*** Opening of Data for analysis ***

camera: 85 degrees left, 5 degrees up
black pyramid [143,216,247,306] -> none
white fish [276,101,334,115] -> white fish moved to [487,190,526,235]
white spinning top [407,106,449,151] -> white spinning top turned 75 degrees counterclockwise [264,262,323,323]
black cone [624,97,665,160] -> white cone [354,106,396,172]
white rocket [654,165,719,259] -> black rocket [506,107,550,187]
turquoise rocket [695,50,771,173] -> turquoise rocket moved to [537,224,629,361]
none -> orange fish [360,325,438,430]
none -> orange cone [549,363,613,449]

*** Close of Data for analysis ***
*** Opening of Data for analysis ***

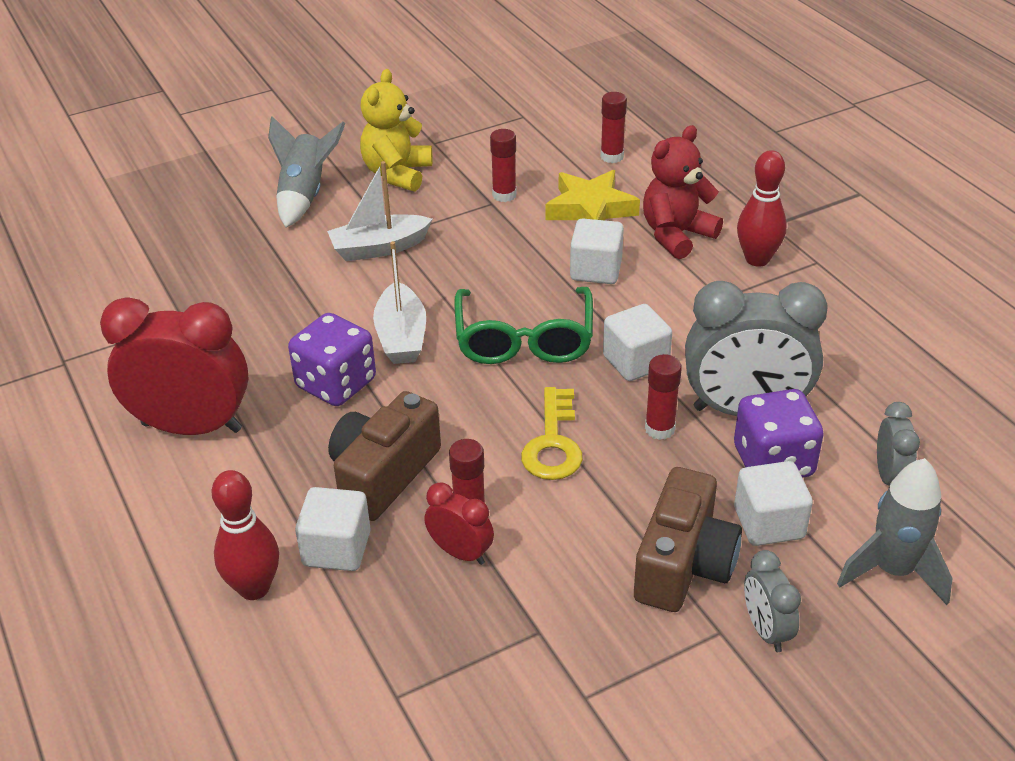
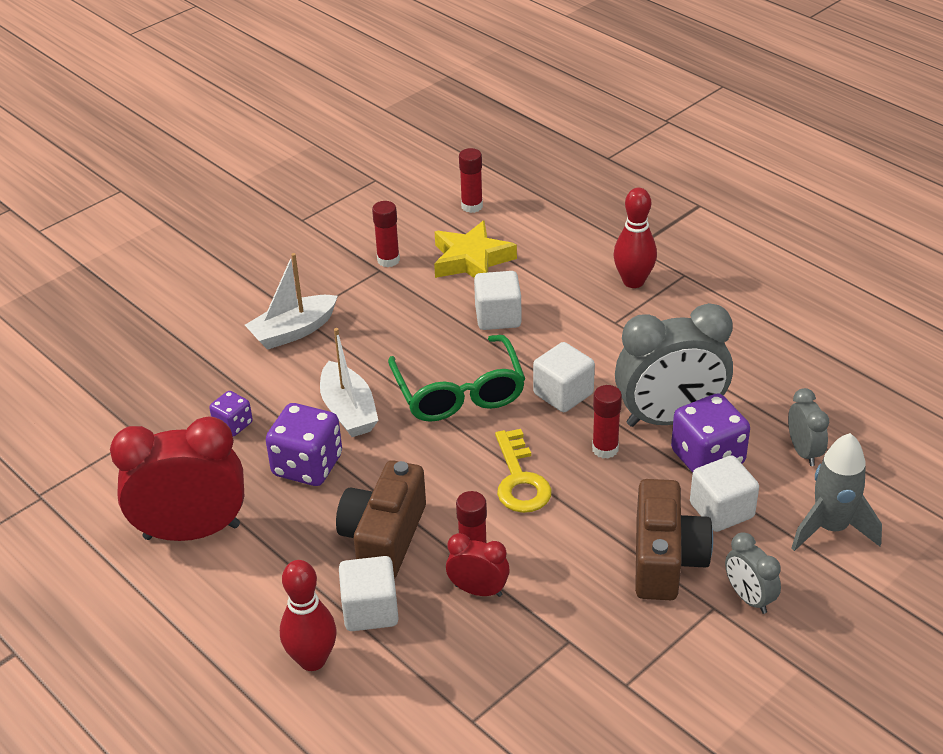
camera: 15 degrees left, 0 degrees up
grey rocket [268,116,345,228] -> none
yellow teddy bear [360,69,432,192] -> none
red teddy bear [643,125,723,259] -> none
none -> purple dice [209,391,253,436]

*** Close of Data for analysis ***

Copy out every line of the data that includes the word "white".

white fish [276,101,334,115] -> white fish moved to [487,190,526,235]
white spinning top [407,106,449,151] -> white spinning top turned 75 degrees counterclockwise [264,262,323,323]
black cone [624,97,665,160] -> white cone [354,106,396,172]
white rocket [654,165,719,259] -> black rocket [506,107,550,187]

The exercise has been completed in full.